Work to complete »
Once you find the line with "blue brush: 5 -> 1" in the entries below, print it and each line after it up to and including the line with "turquoise clock: 5 -> 3", exactly, without pictures.

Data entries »
----

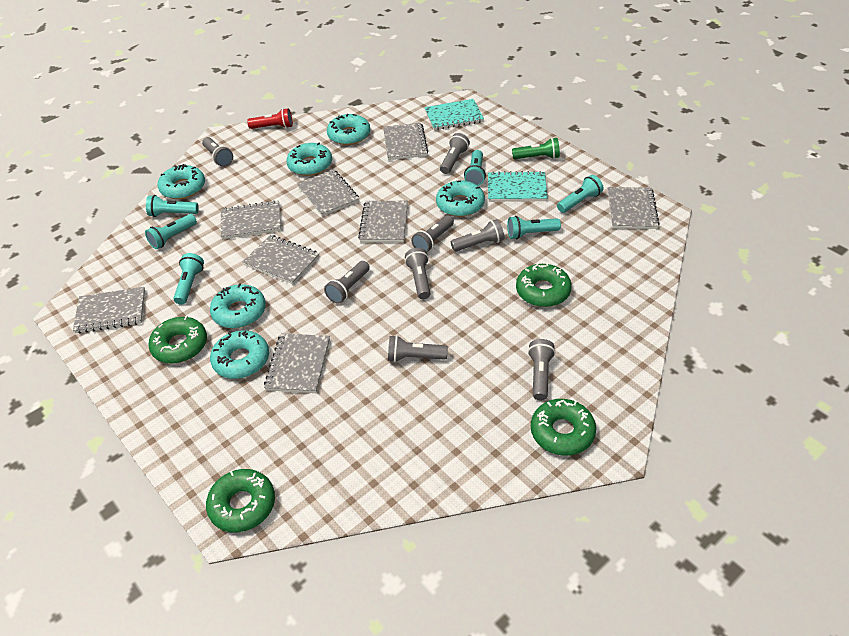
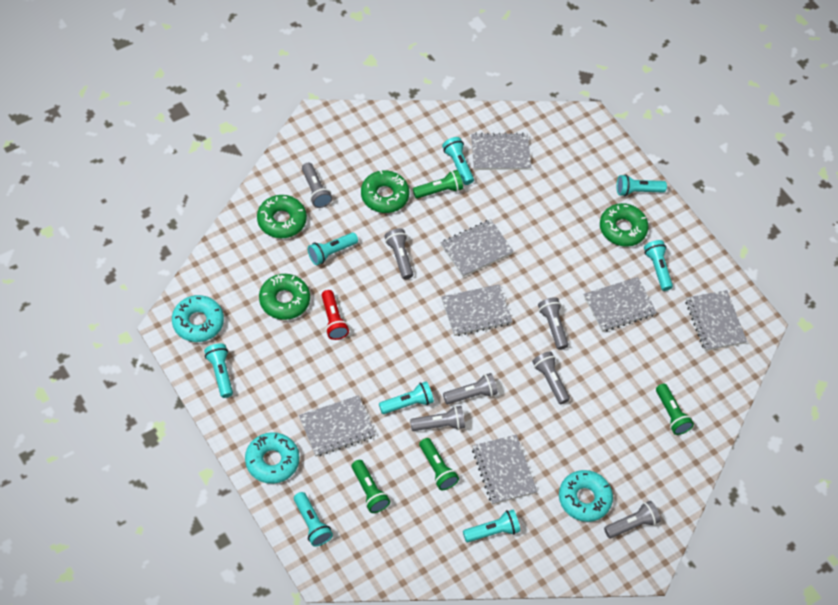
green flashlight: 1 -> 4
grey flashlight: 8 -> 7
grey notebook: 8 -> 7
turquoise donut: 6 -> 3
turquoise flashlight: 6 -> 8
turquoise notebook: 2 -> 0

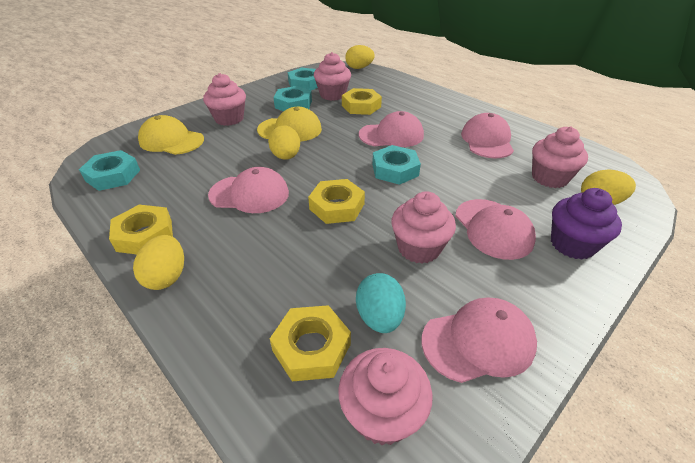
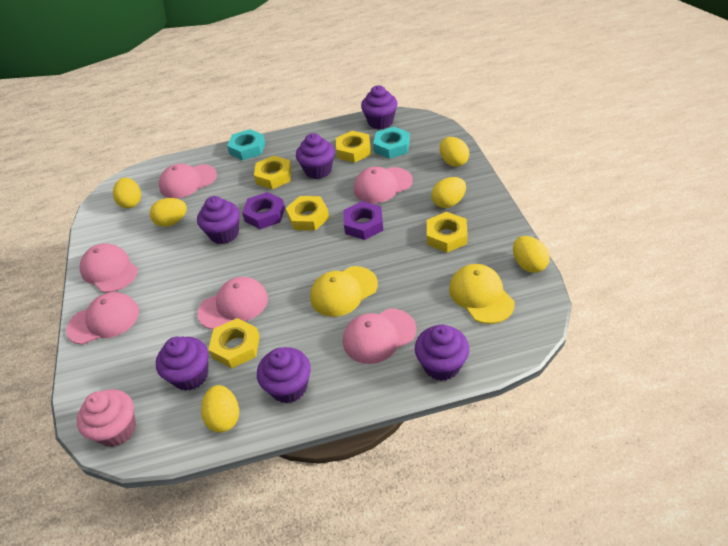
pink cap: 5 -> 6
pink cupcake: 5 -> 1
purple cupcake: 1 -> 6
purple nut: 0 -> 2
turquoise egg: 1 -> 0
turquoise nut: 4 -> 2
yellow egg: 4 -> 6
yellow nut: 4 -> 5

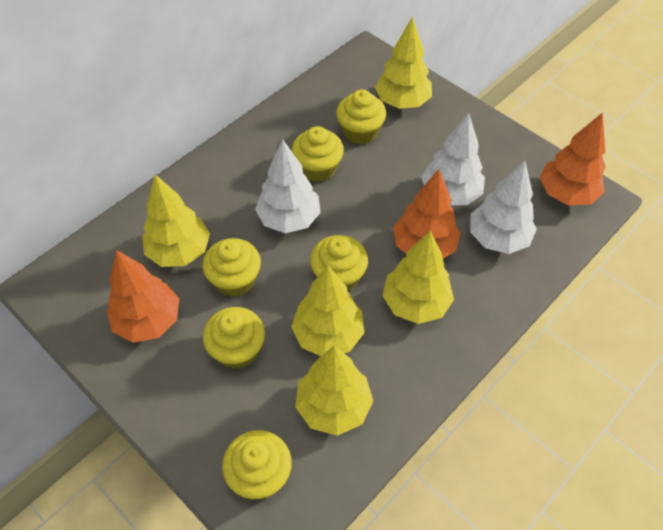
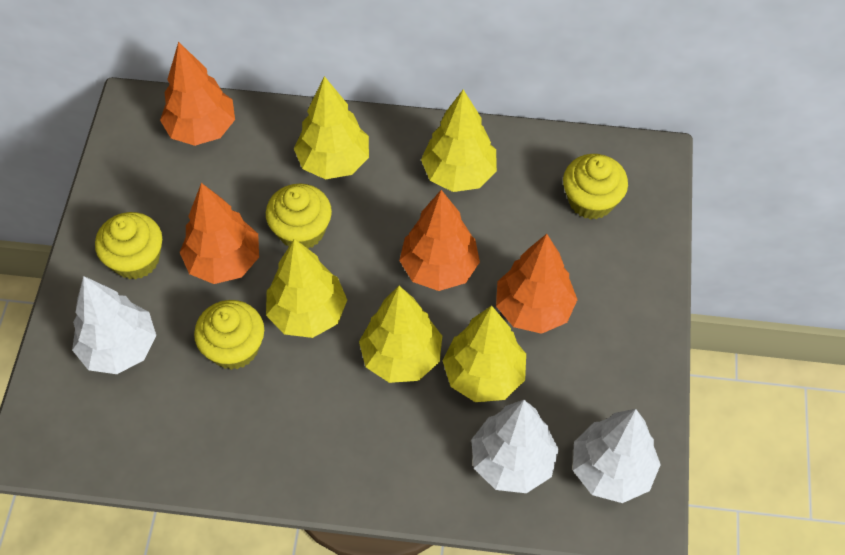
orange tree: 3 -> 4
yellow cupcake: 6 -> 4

----

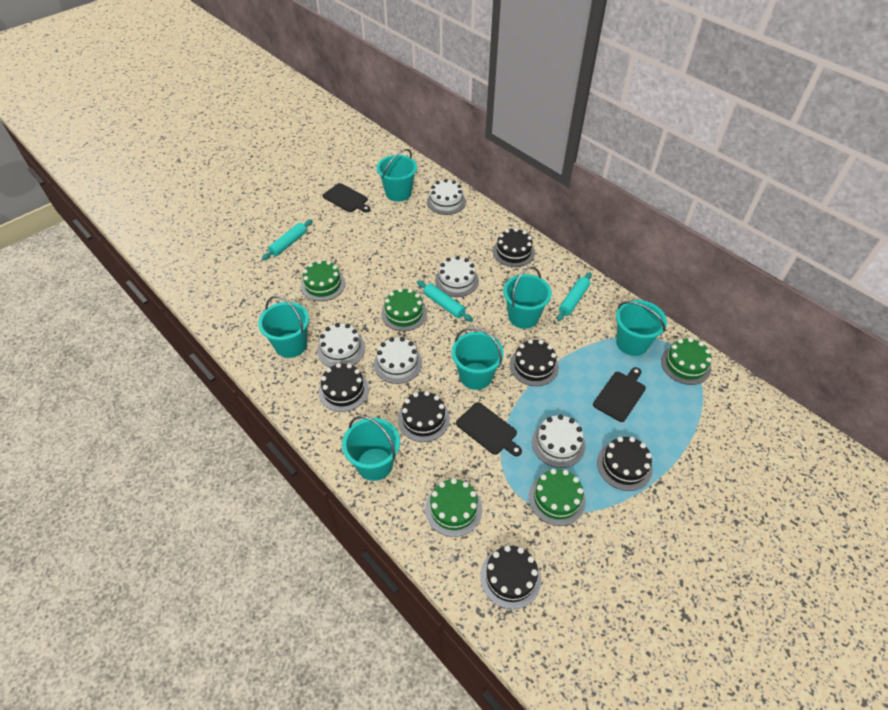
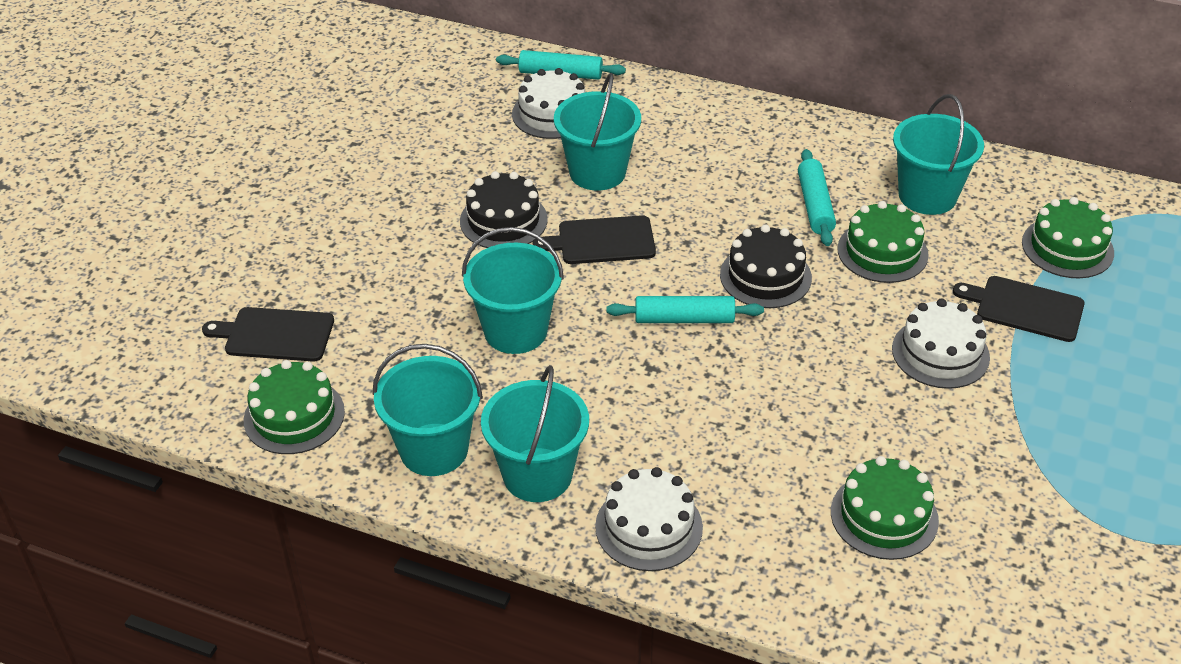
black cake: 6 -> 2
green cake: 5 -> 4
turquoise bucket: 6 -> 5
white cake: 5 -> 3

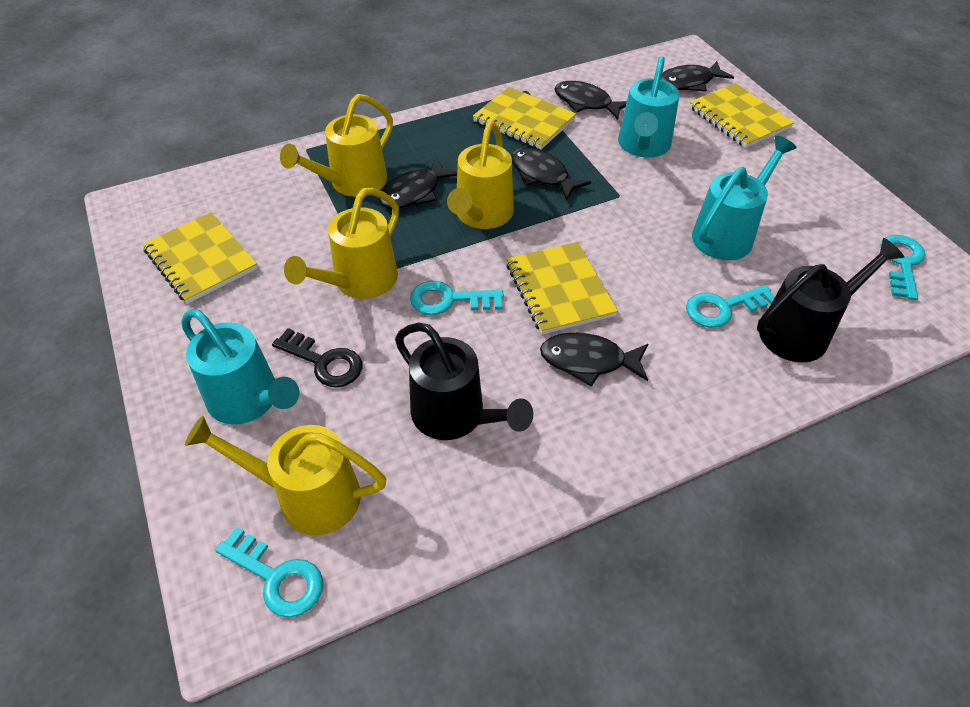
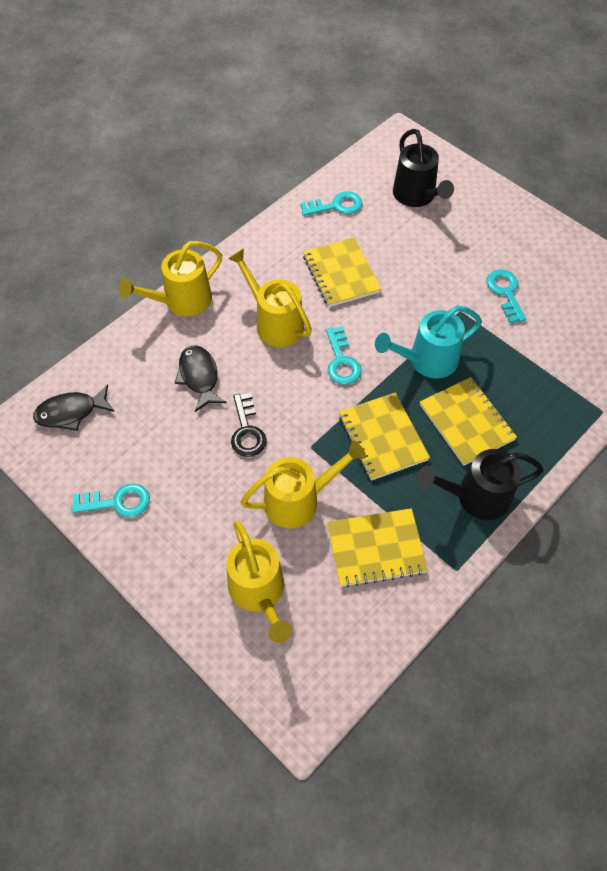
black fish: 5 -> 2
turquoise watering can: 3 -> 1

----

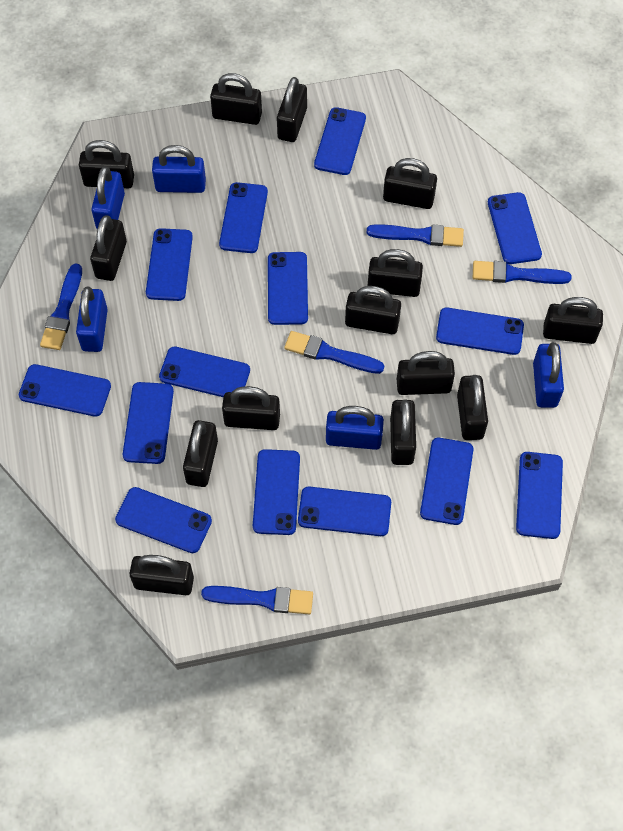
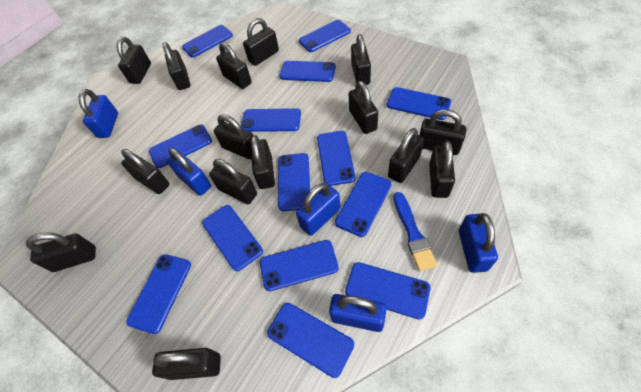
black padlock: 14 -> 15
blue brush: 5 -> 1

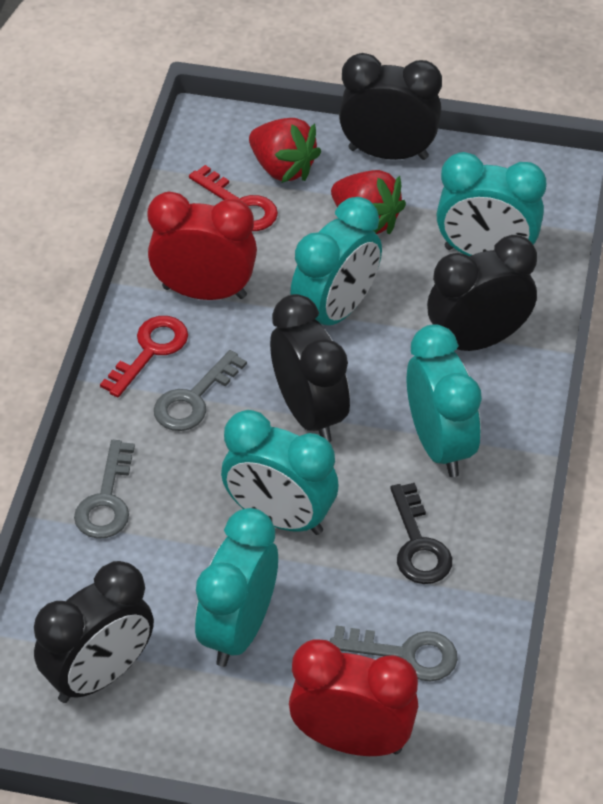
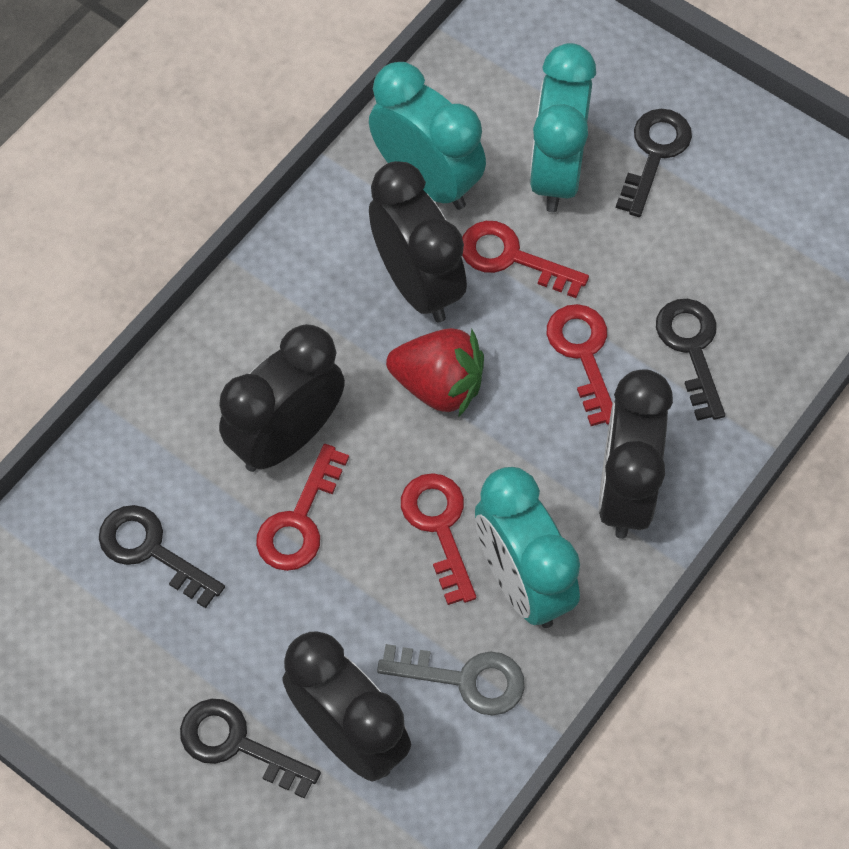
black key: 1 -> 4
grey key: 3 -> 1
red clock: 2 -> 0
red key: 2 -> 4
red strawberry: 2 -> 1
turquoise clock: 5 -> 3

----

Answer to the problem »
blue brush: 5 -> 1

black key: 1 -> 4
grey key: 3 -> 1
red clock: 2 -> 0
red key: 2 -> 4
red strawberry: 2 -> 1
turquoise clock: 5 -> 3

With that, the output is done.